***** Input records *****

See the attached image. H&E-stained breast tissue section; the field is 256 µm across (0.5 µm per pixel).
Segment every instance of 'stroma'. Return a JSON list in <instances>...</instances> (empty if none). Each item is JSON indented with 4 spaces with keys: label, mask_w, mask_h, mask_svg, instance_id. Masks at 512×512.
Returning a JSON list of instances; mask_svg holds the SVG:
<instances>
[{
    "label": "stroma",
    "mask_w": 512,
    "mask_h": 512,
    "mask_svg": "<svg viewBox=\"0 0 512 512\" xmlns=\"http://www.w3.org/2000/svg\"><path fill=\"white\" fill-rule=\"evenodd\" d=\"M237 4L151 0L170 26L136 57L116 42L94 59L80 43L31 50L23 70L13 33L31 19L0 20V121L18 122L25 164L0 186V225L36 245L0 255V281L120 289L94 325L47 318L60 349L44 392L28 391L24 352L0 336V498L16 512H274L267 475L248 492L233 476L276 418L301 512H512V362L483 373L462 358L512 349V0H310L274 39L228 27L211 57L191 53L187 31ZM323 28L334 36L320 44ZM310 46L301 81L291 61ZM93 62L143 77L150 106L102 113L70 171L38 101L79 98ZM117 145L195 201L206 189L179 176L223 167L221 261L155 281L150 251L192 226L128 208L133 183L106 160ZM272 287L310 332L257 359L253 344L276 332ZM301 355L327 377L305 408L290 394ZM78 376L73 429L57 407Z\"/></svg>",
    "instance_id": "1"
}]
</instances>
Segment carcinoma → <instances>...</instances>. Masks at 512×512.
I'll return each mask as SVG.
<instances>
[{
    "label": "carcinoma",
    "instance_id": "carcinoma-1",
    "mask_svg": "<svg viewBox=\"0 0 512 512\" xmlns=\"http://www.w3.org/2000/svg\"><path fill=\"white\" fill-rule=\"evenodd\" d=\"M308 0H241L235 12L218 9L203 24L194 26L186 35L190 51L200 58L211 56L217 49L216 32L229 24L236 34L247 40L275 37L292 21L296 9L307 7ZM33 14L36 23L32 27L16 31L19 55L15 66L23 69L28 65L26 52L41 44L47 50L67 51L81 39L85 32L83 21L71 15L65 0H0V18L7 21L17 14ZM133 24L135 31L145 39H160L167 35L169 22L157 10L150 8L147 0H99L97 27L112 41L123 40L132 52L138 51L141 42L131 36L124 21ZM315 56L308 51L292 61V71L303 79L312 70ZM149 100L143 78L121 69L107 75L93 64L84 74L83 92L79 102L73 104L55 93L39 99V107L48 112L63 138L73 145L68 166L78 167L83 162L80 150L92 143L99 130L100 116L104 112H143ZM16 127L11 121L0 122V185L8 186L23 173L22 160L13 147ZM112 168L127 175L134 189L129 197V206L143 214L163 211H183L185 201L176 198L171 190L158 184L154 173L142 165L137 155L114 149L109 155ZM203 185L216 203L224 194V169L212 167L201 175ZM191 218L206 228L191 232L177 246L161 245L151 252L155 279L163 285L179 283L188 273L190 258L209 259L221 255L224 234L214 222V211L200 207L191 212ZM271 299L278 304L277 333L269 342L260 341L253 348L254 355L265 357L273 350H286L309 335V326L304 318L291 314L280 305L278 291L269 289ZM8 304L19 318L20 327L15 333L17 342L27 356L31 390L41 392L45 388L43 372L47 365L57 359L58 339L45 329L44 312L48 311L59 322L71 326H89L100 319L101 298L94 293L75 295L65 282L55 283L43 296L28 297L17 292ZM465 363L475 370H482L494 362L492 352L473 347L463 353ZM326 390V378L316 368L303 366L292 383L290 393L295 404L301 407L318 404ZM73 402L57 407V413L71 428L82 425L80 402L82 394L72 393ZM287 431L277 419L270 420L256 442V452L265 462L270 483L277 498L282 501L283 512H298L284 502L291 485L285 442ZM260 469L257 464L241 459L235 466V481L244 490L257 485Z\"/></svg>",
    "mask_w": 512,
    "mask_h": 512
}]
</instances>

*****

Which lines of the data above contain "label"? Copy each one.

Segment every instance of 'stroma'. Return a JSON list in <instances>...</instances> (empty if none). Each item is JSON indented with 4 spaces with keys: label, mask_w, mask_h, mask_svg, instance_id. Masks at 512×512.
    "label": "stroma",
    "label": "carcinoma",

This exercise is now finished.